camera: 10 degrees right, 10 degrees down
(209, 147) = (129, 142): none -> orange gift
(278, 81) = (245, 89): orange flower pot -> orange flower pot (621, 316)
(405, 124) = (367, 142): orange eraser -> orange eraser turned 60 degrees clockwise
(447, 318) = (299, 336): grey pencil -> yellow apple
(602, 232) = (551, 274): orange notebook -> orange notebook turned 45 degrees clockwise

> [WHAT THE TASK REQUIRES]
From the first line of the data through the line with "(405, 124) = (367, 142): orange", quote each line exactly and add nothing else.

> [ANSWER BELOW]
camera: 10 degrees right, 10 degrees down
(209, 147) = (129, 142): none -> orange gift
(278, 81) = (245, 89): orange flower pot -> orange flower pot (621, 316)
(405, 124) = (367, 142): orange eraser -> orange eraser turned 60 degrees clockwise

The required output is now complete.